**** EXCERPTED RECORDS
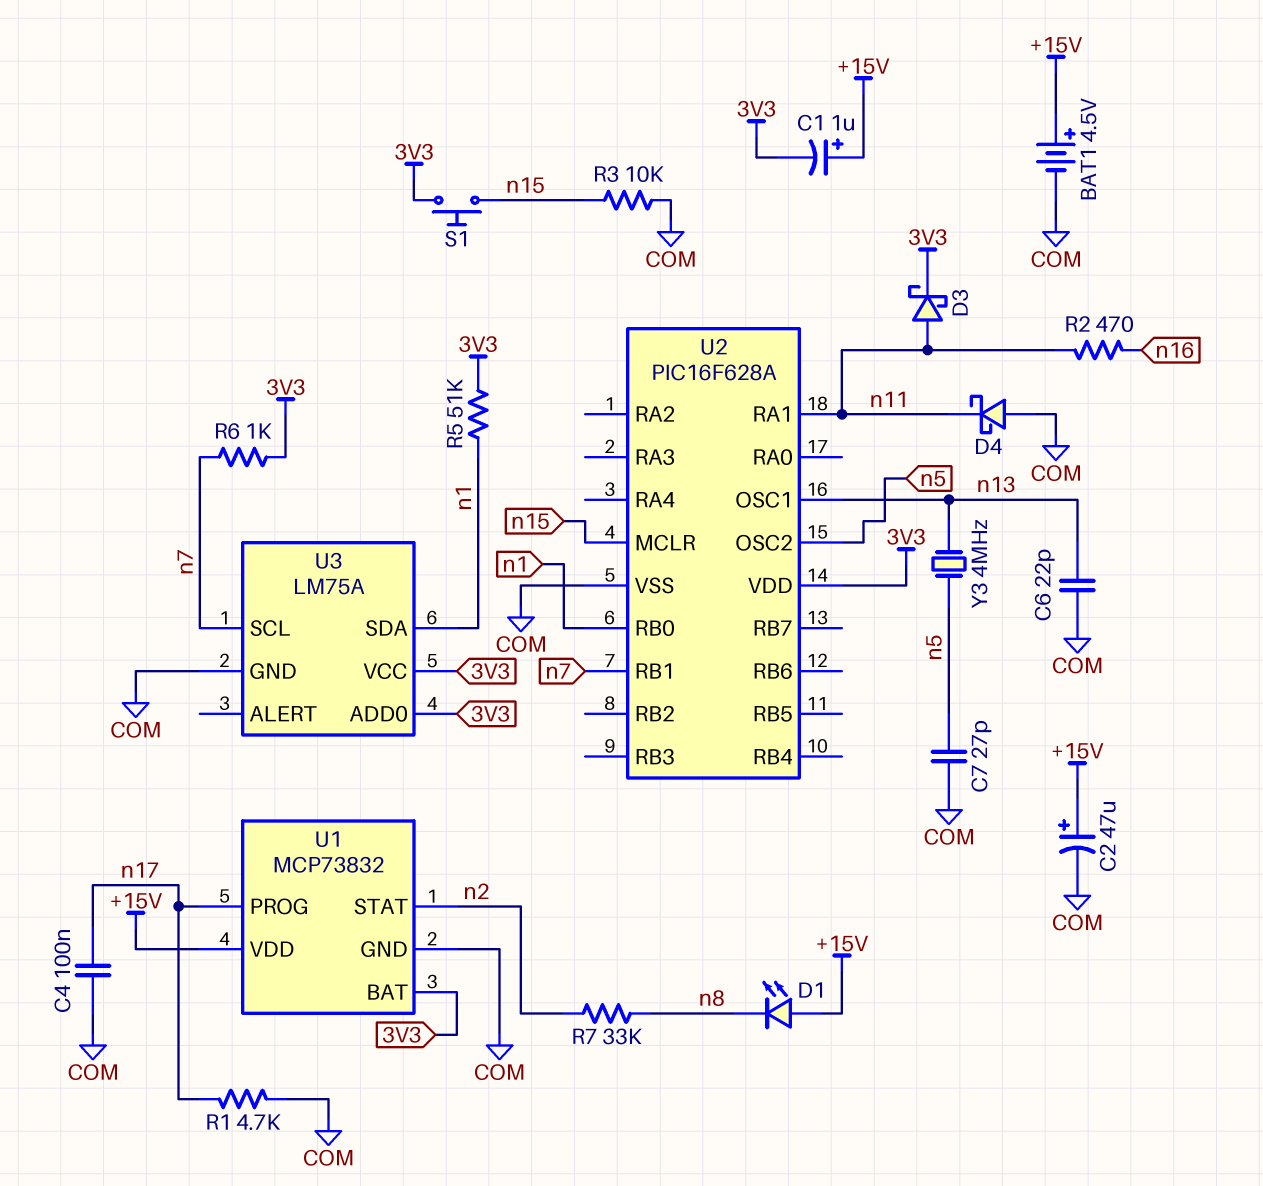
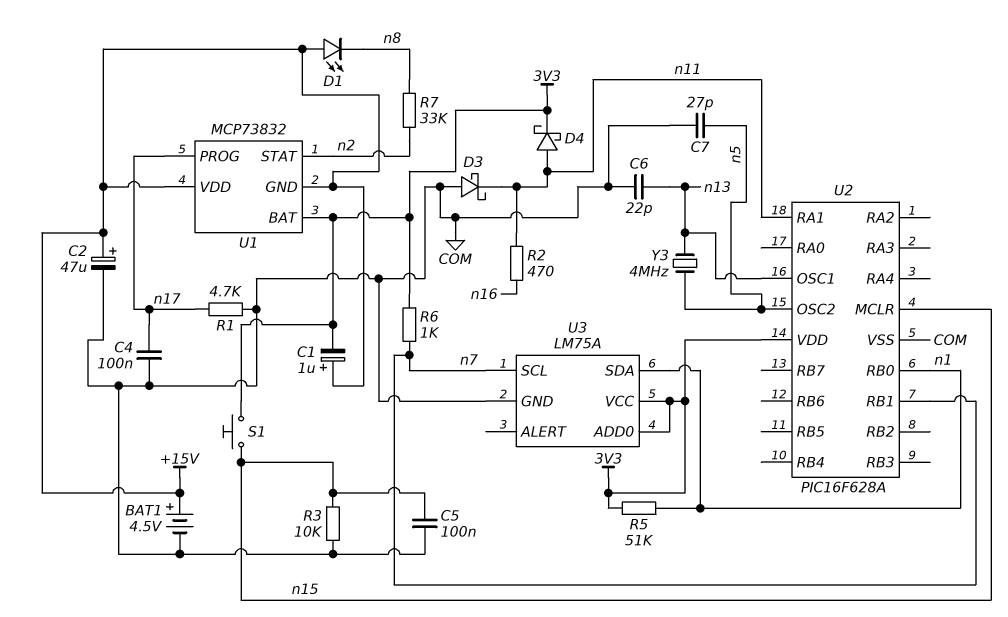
C5: none -> 100nF (COM, n15)
D3: schottky (A n11, K 3V3) -> schottky (A COM, K n11)
D4: schottky (A COM, K n11) -> schottky (A n11, K 3V3)
U1 pin GND: COM -> +15V

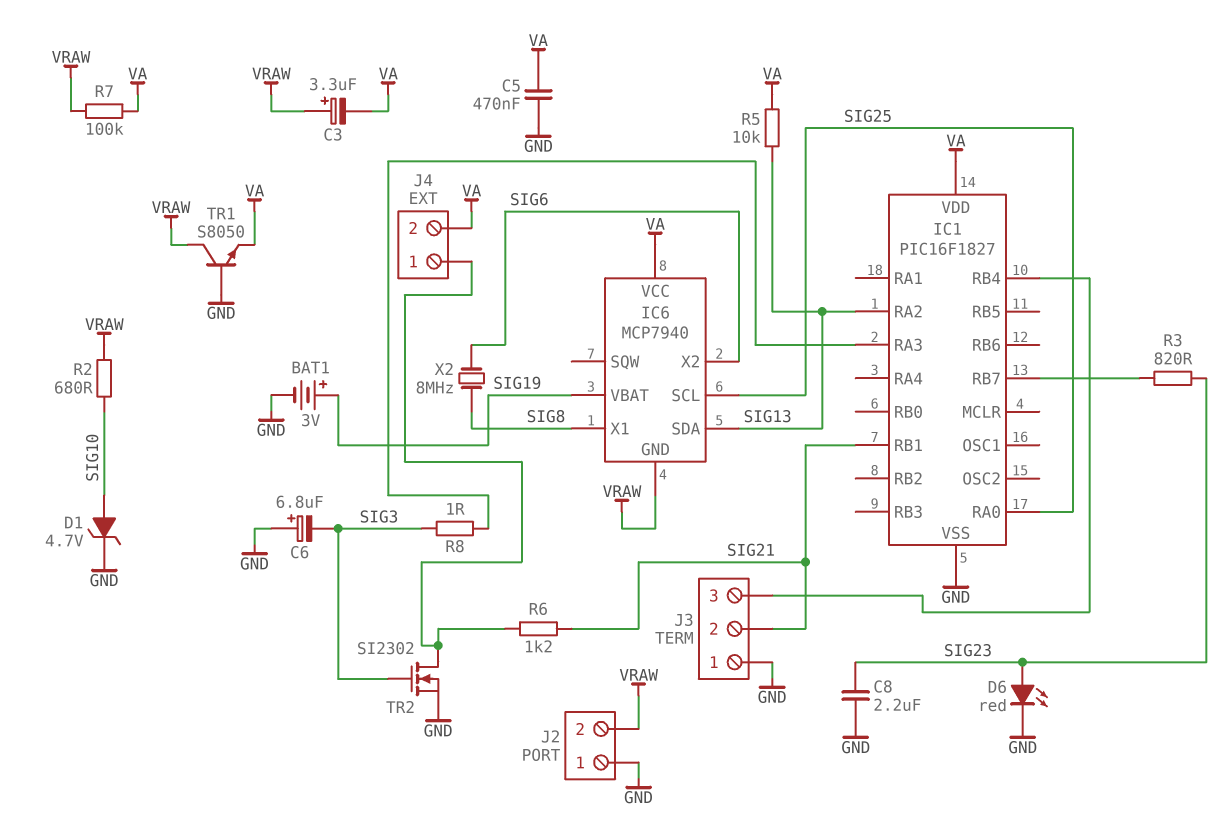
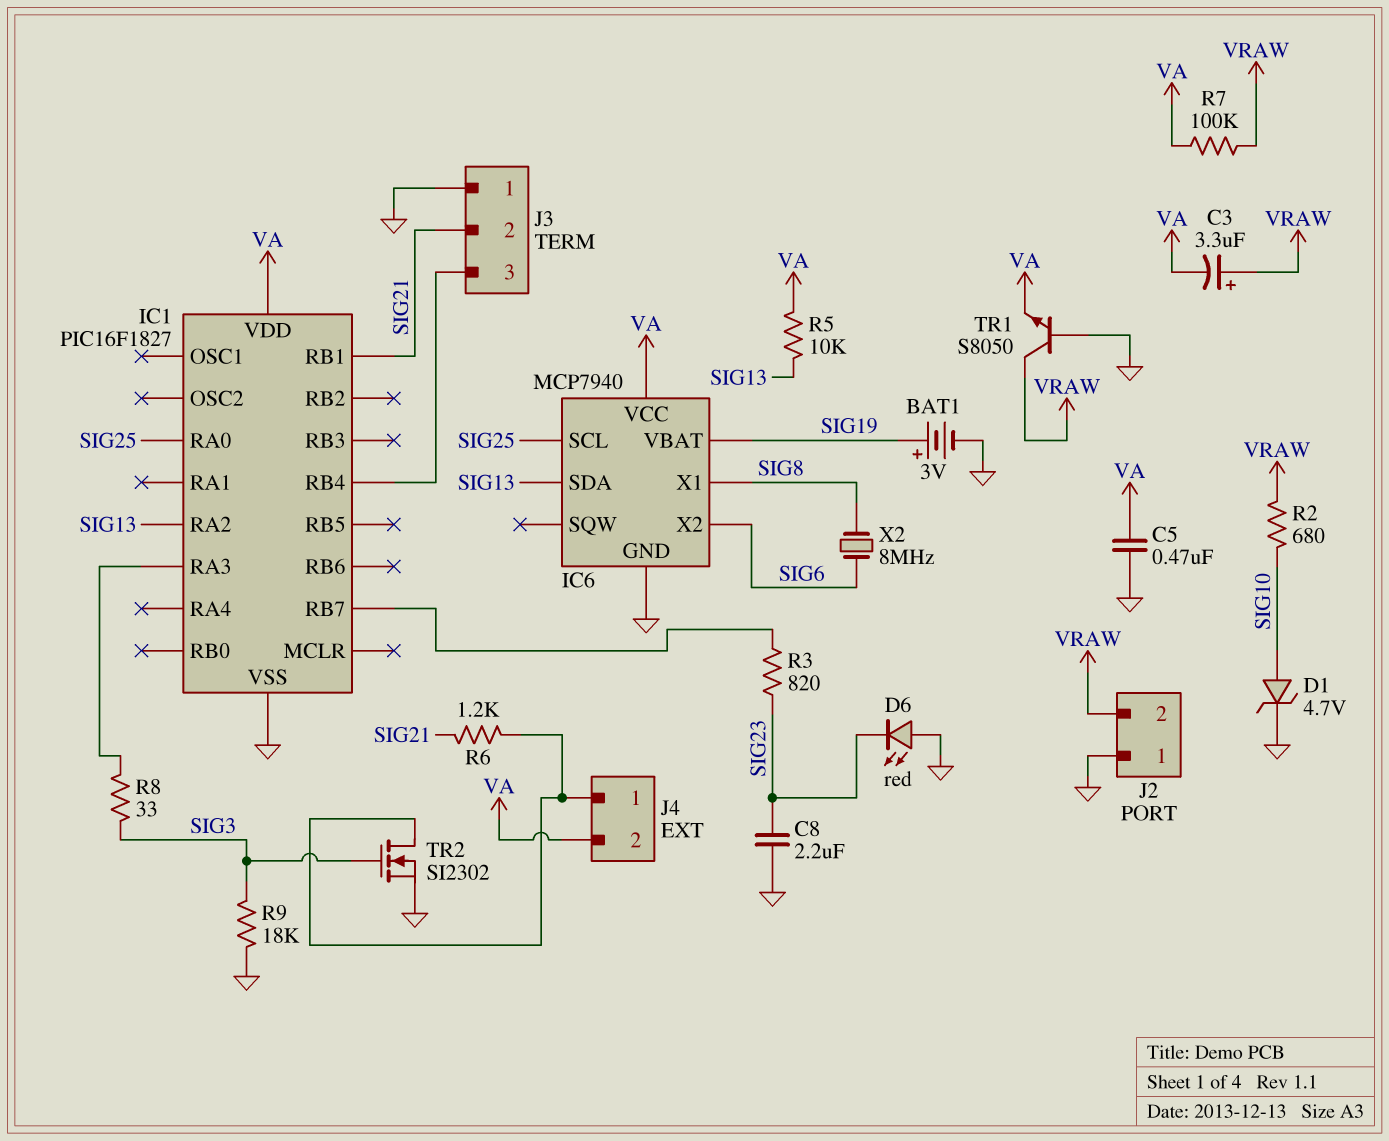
C6: 6.8uF (plus GND, minus SIG3) -> none
D6: LED red (A SIG23, K GND) -> LED red (A GND, K SIG23)
IC6 pin GND: VRAW -> GND
R8: 1 (IC1/RA3, SIG3) -> 33 (IC1/RA3, SIG3)
R9: none -> 18k (GND, SIG3)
********
■ **REQUIRED ACTION**
Which lines above contain the word "schottky"? Copy each one.

■ **WRITTEN REPLY**
D3: schottky (A n11, K 3V3) -> schottky (A COM, K n11)
D4: schottky (A COM, K n11) -> schottky (A n11, K 3V3)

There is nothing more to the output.